■ AIM OF THE TASK
Each record should be given again exactly as it appears, with no image included.

[Records contained in a dataset]
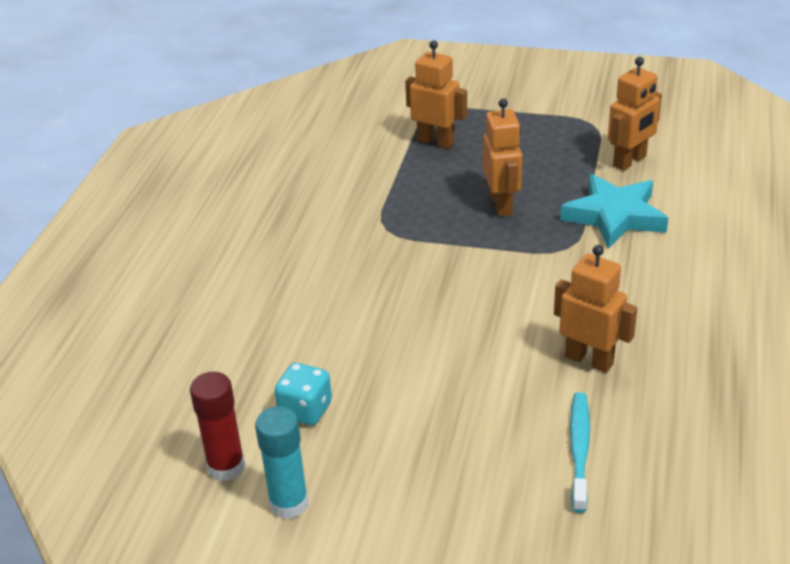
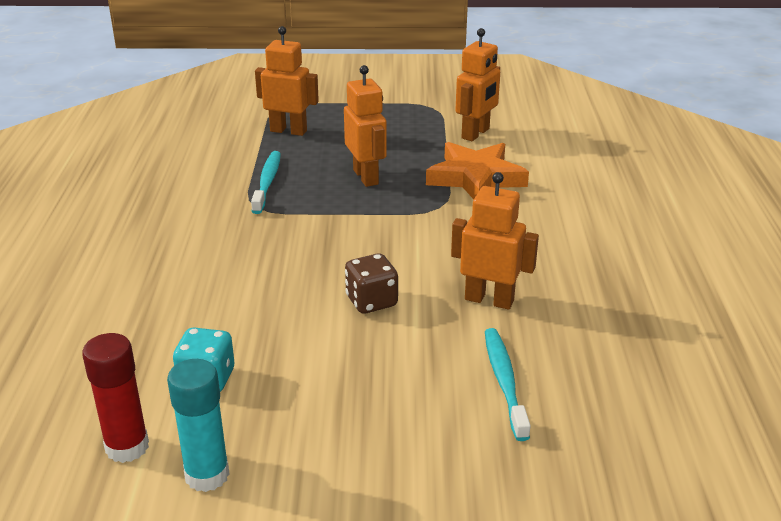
camera: 15 degrees left, 5 degrees down
(402, 202) = (267, 182): none -> turquoise toothbrush
(473, 348) = (371, 301): none -> brown dice
(615, 216) = (476, 178): turquoise star -> orange star

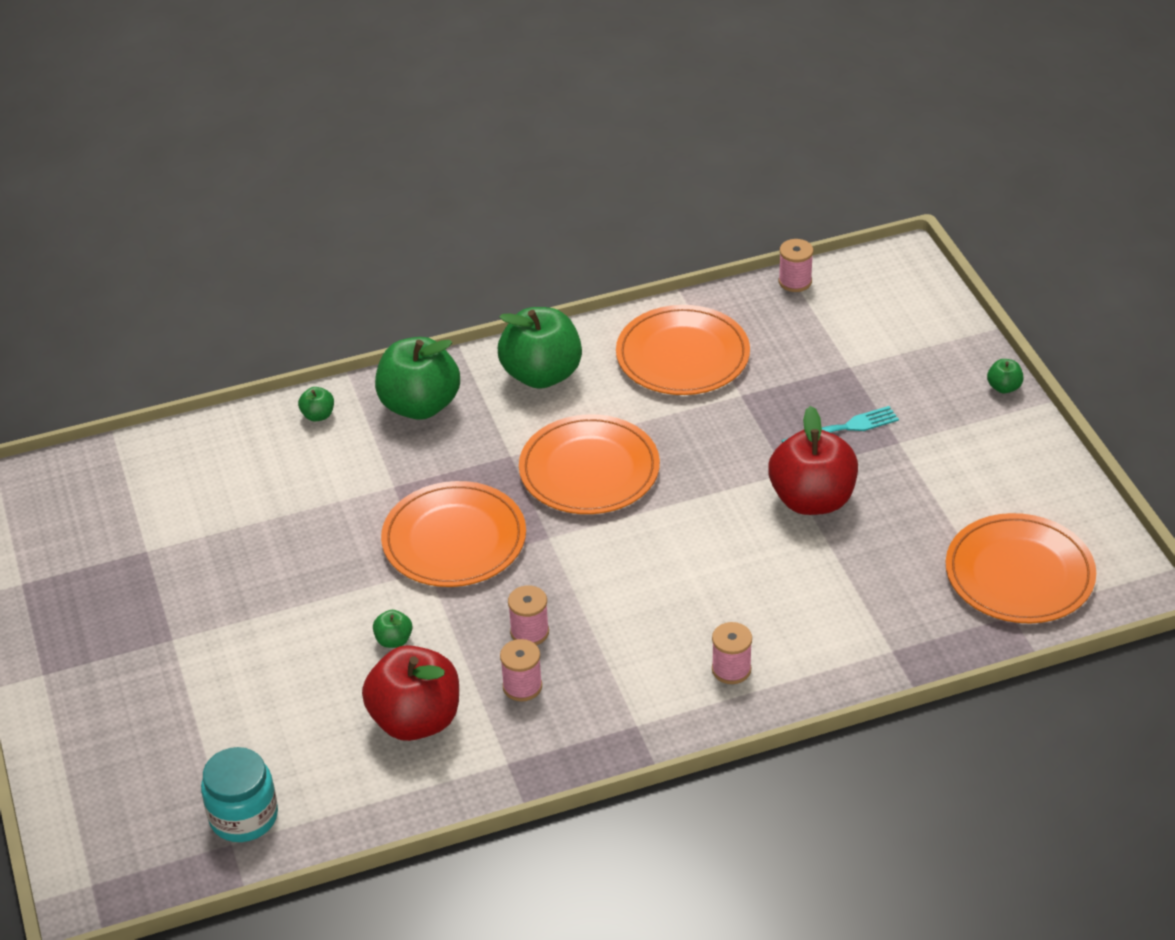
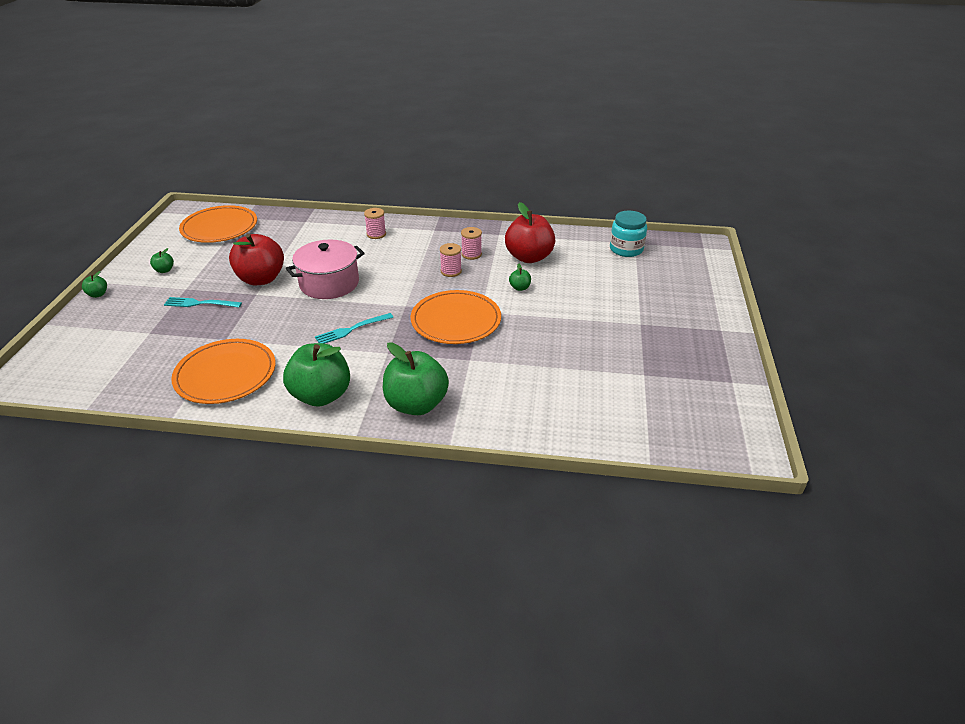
camera: 155 degrees left, 5 degrees down
(318, 415) = (489, 423): green apple -> green apple (164, 270)
(589, 470) = (352, 329): orange plate -> turquoise fork
(700, 532) = (329, 283): none -> pink pot
(795, 281) = (95, 397): pink spool -> none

■ RESPONSE TO THE EXERCISE
camera: 15 degrees left, 5 degrees down
(402, 202) = (267, 182): none -> turquoise toothbrush
(473, 348) = (371, 301): none -> brown dice
(615, 216) = (476, 178): turquoise star -> orange star

camera: 155 degrees left, 5 degrees down
(318, 415) = (489, 423): green apple -> green apple (164, 270)
(589, 470) = (352, 329): orange plate -> turquoise fork
(700, 532) = (329, 283): none -> pink pot
(795, 281) = (95, 397): pink spool -> none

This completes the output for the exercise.